MATERIAL SHOWN.
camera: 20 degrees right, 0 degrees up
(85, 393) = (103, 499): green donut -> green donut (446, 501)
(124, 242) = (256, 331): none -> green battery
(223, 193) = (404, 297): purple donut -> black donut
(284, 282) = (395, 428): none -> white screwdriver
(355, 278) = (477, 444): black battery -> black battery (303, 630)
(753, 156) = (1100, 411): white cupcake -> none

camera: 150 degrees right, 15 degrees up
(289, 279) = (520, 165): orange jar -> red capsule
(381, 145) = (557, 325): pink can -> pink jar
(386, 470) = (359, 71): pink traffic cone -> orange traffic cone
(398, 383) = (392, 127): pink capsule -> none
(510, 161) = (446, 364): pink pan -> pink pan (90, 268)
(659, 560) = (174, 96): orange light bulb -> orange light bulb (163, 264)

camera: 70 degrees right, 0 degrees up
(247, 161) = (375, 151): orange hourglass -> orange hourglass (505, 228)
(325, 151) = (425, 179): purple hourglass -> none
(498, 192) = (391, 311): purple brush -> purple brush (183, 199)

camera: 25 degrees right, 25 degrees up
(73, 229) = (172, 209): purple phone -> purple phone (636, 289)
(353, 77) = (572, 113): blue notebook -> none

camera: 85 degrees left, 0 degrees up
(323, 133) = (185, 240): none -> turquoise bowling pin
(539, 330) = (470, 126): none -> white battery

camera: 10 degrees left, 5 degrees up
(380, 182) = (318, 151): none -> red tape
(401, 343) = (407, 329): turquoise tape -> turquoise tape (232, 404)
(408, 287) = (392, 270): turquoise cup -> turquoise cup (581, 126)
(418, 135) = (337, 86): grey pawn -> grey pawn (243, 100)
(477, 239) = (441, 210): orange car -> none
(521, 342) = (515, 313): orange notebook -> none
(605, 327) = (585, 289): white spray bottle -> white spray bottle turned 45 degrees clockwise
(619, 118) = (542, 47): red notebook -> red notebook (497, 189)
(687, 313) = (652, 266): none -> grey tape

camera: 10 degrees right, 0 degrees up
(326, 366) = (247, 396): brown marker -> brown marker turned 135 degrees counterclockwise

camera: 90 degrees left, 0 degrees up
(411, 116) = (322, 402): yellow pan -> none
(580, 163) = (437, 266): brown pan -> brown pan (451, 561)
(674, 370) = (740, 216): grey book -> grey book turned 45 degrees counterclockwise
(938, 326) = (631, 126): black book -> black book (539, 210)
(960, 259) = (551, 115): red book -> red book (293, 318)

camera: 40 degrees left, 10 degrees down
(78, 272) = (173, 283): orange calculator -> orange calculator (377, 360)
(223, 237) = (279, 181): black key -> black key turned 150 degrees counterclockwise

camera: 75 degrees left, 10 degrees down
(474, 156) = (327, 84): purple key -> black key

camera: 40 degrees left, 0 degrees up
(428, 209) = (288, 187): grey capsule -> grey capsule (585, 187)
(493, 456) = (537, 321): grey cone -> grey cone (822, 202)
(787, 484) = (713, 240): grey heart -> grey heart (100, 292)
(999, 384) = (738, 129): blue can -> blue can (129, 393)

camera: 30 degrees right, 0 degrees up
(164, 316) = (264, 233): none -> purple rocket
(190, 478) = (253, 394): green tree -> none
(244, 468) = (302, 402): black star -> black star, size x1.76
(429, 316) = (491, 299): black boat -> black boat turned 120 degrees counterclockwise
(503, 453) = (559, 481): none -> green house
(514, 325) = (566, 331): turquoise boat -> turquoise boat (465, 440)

WHAT TO PRODUCE.
Return the entries above unchanged, starting at the first line and stopping after the line with "(381, 145) = (557, 325): pink can -> pink jar".

EXERCISE OUTPUT.
camera: 20 degrees right, 0 degrees up
(85, 393) = (103, 499): green donut -> green donut (446, 501)
(124, 242) = (256, 331): none -> green battery
(223, 193) = (404, 297): purple donut -> black donut
(284, 282) = (395, 428): none -> white screwdriver
(355, 278) = (477, 444): black battery -> black battery (303, 630)
(753, 156) = (1100, 411): white cupcake -> none

camera: 150 degrees right, 15 degrees up
(289, 279) = (520, 165): orange jar -> red capsule
(381, 145) = (557, 325): pink can -> pink jar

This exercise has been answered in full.